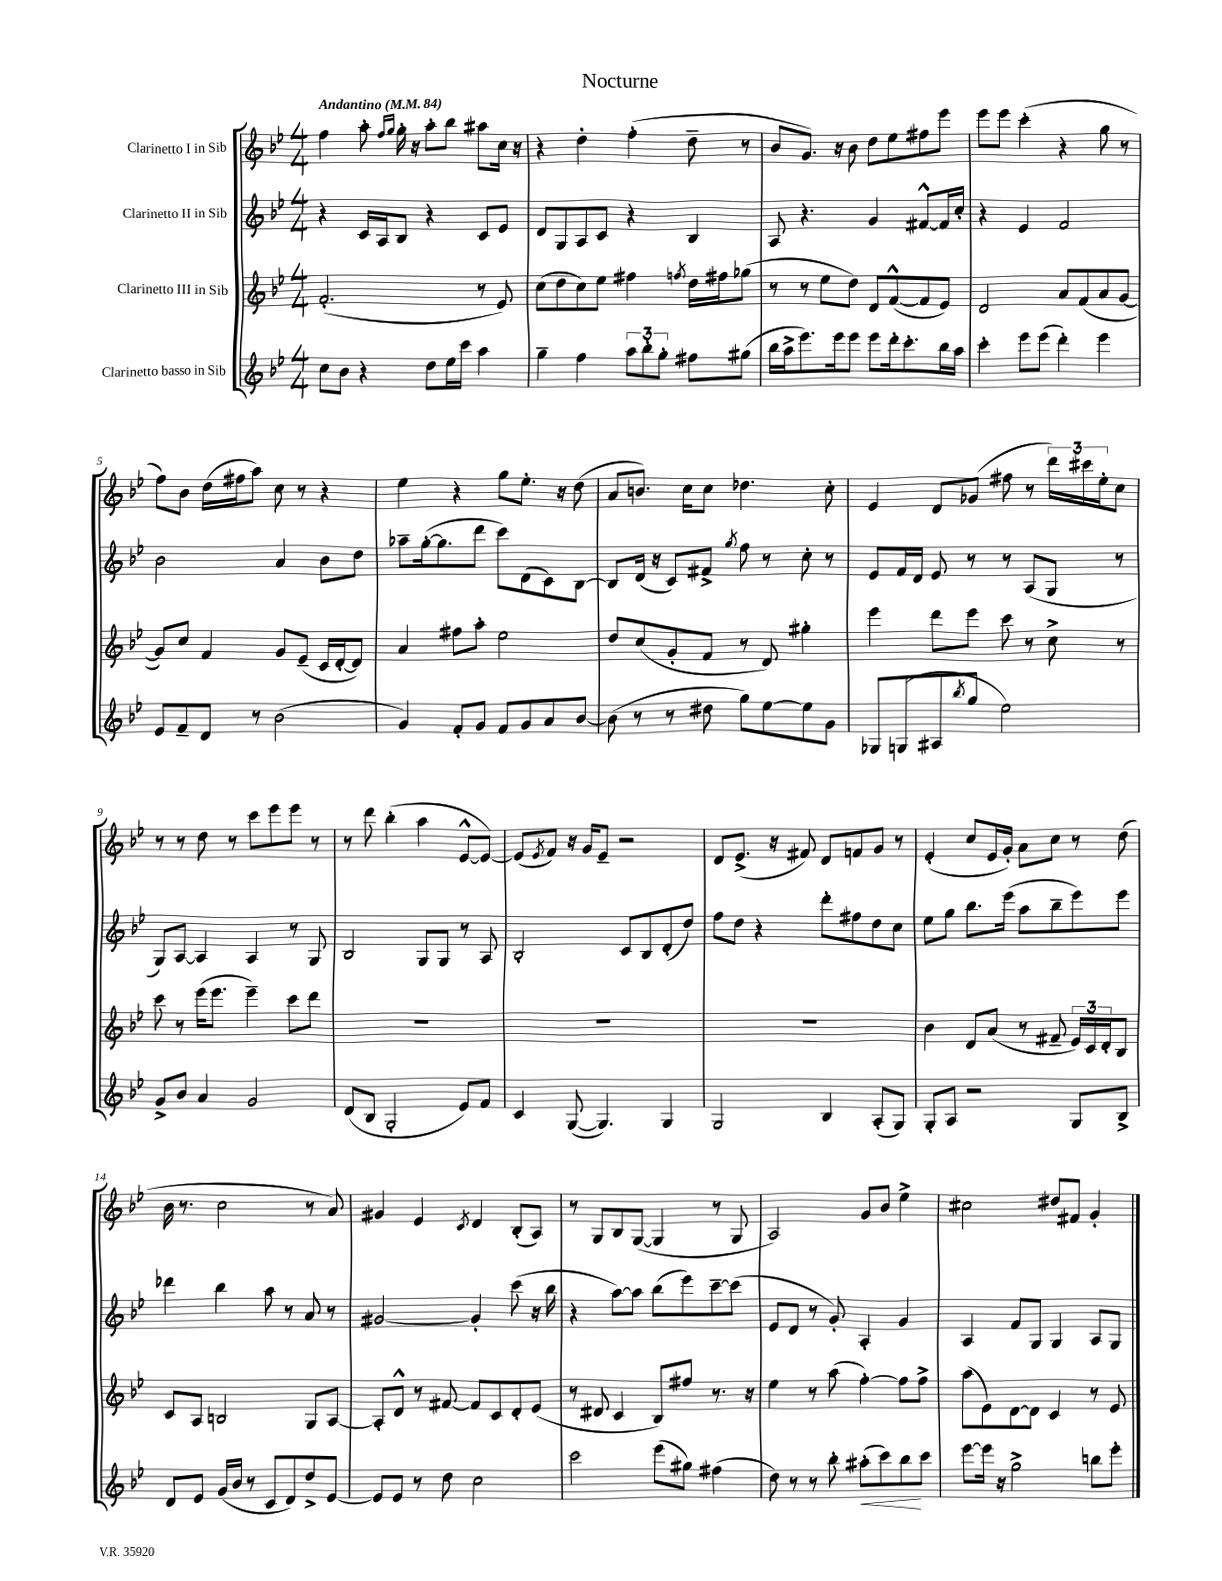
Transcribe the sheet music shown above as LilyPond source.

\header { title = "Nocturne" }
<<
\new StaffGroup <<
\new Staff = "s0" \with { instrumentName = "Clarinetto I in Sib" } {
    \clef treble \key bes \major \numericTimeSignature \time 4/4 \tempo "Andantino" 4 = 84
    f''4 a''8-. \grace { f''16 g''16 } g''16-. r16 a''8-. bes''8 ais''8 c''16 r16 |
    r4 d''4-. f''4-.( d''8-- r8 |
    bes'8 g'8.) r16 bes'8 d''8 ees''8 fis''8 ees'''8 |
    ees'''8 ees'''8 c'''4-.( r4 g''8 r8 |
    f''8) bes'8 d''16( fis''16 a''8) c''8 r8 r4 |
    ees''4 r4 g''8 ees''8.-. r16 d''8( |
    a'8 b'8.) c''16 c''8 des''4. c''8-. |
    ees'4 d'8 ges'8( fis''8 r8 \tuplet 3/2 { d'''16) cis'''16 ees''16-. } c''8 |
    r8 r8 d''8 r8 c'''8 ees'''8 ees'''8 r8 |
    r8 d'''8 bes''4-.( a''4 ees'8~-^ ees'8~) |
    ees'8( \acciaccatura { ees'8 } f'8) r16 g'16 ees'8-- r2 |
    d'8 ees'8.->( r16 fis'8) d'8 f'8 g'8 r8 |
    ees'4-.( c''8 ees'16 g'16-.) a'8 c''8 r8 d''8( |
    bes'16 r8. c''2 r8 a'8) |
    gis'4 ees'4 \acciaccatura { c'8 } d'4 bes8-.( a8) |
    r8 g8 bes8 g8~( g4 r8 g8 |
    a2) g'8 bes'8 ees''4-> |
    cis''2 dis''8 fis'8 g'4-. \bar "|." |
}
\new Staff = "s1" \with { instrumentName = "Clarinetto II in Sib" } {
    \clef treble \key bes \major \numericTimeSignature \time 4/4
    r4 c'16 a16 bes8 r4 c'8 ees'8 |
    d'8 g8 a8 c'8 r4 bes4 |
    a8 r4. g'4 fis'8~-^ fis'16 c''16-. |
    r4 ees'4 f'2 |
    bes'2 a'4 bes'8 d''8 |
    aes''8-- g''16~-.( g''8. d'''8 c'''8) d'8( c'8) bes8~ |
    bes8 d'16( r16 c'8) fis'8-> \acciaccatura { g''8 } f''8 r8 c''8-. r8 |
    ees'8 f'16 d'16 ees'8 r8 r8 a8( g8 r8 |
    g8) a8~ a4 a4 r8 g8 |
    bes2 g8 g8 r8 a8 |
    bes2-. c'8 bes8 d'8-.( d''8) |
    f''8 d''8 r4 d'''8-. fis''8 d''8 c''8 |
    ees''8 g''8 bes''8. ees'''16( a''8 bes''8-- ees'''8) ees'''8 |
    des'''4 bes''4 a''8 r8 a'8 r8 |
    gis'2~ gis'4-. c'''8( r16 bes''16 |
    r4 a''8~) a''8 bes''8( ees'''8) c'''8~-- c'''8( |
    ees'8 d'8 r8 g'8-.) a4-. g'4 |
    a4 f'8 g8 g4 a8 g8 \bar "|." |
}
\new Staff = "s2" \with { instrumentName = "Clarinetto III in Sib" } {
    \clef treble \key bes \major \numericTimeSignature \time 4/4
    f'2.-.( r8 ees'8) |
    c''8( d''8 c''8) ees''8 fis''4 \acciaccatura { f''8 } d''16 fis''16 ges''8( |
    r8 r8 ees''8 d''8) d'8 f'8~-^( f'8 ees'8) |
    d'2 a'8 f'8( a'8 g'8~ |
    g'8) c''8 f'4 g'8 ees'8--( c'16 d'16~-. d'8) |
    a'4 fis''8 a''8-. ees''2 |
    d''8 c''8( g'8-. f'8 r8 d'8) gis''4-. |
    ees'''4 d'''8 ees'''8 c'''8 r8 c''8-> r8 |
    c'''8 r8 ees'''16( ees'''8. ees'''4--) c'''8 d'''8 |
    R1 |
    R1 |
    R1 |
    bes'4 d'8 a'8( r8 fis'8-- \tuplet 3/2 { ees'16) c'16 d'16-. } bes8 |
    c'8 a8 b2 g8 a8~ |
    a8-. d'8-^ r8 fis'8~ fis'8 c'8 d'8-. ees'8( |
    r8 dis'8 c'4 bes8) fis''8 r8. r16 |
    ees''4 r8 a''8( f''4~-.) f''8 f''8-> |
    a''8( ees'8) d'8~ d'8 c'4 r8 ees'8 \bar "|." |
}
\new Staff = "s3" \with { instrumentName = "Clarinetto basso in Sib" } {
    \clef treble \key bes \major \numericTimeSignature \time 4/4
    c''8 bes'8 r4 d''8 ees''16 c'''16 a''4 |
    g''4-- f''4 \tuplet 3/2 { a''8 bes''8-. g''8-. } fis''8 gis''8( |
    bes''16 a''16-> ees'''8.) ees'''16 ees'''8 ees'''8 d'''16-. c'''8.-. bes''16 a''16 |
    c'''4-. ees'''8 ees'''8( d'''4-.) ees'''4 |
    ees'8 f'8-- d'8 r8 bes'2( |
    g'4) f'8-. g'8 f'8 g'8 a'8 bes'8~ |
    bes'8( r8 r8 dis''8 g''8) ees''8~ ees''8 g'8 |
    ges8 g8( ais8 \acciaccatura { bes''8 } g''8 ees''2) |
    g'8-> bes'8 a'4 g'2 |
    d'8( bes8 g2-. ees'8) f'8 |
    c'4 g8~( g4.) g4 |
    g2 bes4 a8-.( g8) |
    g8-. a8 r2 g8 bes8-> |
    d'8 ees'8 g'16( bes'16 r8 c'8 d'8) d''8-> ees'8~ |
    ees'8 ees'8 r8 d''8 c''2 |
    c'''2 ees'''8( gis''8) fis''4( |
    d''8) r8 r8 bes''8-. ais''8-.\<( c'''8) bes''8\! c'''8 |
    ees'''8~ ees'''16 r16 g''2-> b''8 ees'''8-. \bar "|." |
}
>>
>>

---

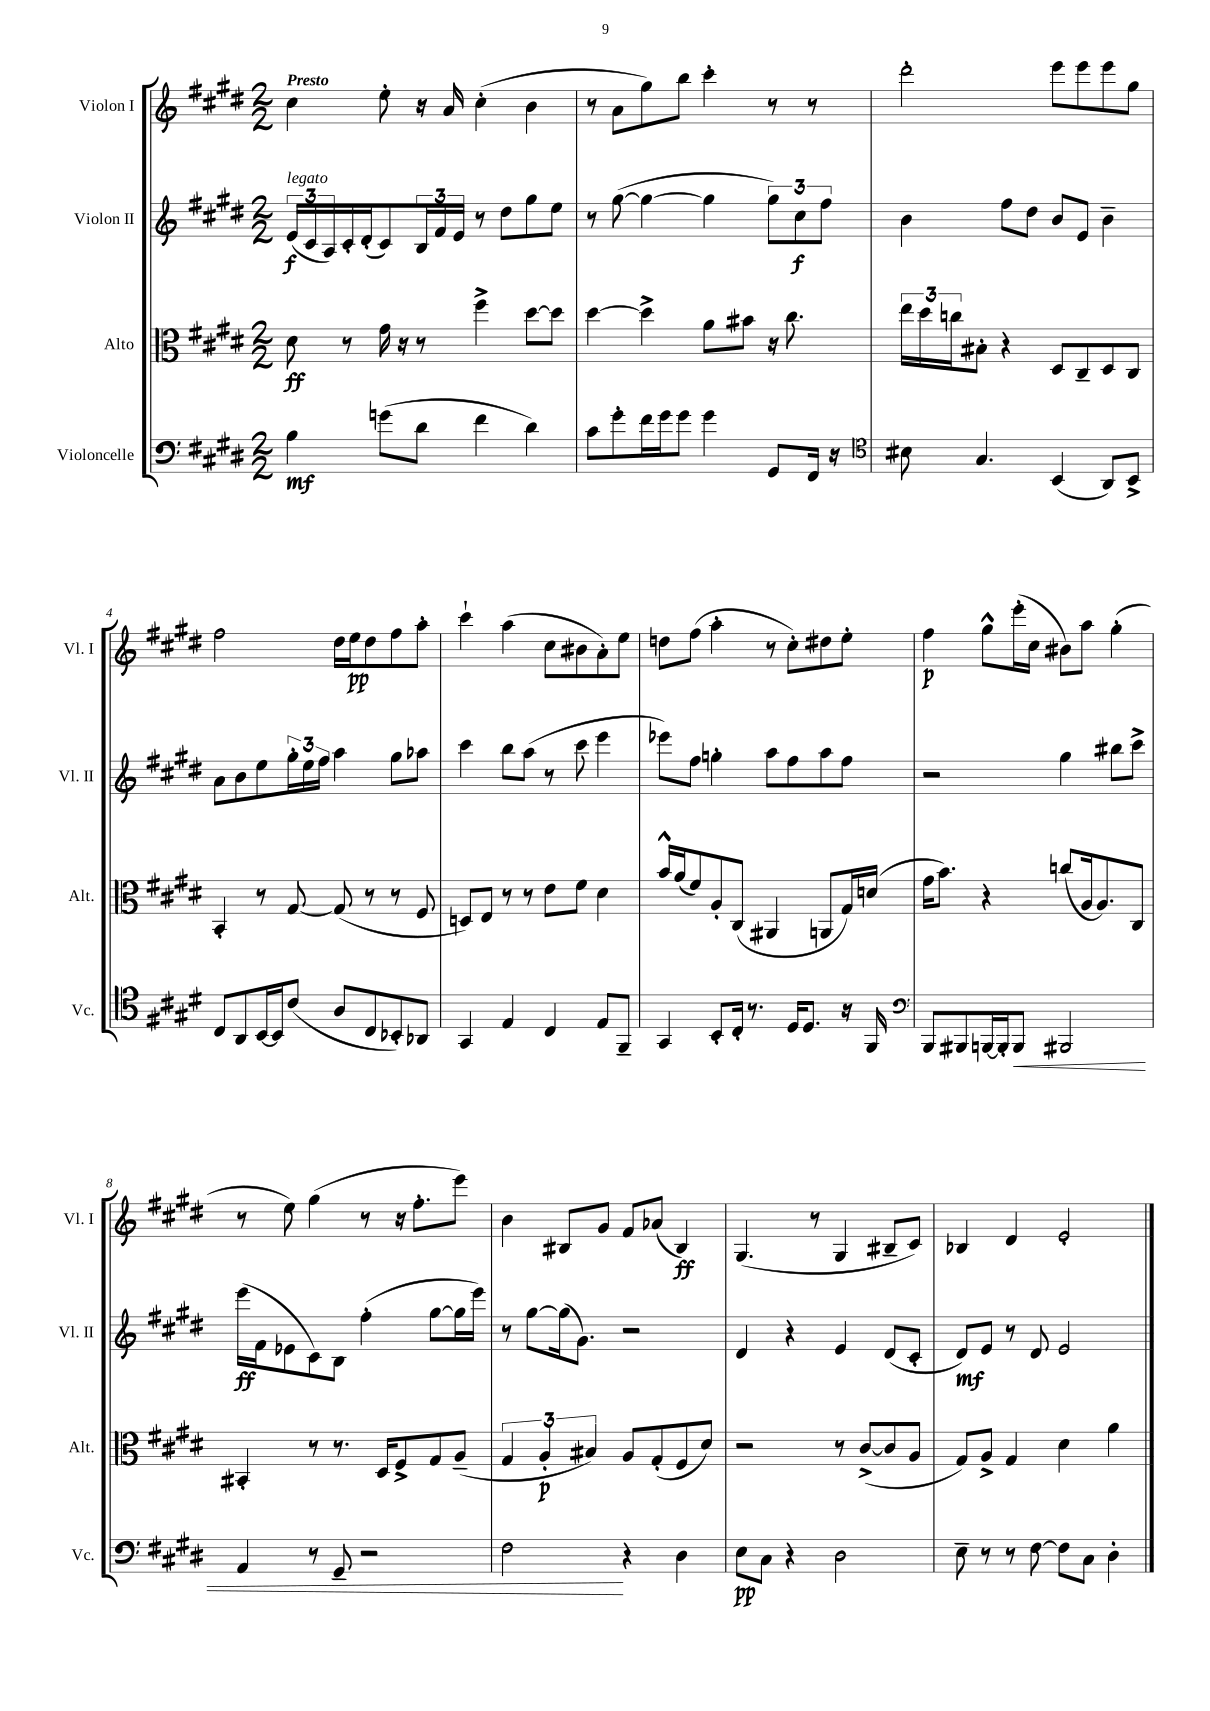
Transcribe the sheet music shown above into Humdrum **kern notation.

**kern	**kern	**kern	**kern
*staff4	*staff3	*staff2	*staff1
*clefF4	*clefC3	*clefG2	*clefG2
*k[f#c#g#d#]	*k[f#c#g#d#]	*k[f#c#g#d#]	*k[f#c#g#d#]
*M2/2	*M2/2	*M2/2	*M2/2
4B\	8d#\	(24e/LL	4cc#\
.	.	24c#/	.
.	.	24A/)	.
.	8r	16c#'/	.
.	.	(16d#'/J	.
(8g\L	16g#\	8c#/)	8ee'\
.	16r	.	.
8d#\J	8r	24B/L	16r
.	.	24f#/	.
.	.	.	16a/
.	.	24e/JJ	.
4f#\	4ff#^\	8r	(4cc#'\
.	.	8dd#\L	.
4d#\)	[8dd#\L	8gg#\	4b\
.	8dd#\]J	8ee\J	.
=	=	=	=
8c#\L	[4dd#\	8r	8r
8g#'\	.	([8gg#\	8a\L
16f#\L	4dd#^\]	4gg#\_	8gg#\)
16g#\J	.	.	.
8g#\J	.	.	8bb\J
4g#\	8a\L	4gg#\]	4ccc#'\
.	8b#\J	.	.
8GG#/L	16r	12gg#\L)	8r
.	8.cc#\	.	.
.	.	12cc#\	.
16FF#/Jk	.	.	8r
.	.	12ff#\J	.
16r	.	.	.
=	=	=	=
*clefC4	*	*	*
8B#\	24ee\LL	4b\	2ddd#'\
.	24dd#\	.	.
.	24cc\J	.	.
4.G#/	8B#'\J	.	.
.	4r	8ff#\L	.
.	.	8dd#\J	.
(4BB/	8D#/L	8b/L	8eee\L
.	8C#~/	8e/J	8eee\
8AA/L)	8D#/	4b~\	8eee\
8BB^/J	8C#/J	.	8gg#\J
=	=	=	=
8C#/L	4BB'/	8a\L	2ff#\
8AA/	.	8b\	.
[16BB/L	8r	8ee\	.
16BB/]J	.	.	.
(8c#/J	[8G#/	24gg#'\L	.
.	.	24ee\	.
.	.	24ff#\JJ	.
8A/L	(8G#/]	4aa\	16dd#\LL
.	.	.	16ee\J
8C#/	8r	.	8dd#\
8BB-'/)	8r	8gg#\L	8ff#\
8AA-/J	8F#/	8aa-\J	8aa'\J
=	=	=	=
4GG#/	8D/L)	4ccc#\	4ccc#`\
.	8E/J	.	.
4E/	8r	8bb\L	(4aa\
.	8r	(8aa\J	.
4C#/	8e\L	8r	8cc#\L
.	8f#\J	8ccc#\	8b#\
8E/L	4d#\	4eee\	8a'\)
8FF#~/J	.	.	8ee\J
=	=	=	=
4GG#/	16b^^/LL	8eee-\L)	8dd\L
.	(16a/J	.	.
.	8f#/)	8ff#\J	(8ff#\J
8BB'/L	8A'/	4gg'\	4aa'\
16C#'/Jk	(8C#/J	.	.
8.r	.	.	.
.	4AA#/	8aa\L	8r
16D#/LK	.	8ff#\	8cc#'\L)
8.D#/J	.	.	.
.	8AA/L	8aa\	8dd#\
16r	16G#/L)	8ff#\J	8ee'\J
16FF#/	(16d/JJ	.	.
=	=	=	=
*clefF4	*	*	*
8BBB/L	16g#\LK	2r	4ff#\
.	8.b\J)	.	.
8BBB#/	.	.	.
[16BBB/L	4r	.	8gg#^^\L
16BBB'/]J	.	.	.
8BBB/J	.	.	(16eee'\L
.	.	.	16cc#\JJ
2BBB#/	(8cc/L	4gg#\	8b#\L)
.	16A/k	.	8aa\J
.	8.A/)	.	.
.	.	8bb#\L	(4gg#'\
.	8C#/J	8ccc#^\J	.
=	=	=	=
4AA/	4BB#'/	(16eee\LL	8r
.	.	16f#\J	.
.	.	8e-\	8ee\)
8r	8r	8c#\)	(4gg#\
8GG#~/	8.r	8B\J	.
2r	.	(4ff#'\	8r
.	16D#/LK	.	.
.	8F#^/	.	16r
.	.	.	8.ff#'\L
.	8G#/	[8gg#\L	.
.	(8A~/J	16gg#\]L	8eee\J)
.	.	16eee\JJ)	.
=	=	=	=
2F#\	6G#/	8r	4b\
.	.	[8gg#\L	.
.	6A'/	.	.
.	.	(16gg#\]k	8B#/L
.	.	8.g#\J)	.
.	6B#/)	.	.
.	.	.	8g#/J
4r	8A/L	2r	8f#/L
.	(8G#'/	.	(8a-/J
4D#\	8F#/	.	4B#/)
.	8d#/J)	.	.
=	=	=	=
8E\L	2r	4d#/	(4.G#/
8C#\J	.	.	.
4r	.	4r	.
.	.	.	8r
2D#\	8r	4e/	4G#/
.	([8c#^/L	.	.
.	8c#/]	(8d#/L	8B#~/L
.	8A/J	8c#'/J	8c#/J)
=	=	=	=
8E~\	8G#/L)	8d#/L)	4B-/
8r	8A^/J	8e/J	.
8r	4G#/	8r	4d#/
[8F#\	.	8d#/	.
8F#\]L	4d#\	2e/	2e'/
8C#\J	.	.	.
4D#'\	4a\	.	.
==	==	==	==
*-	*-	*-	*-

---

### Görev tanımı
Yukarıdaki verilerde "tuplet" dizesini içeren satırları belirleyin ve her birini aynen kopyalayın. Büyük ve küçük harf farkı dikkate alınsın.

### Göreve yanıt
    ees'4 d'8 ges'8( fis''8 r8 \tuplet 3/2 { d'''16) cis'''16 ees''16-. } c''8 |
    bes'4 d'8 a'8( r8 fis'8-- \tuplet 3/2 { ees'16) c'16 d'16-. } bes8 |
    g''4-- f''4 \tuplet 3/2 { a''8 bes''8-. g''8-. } fis''8 gis''8( |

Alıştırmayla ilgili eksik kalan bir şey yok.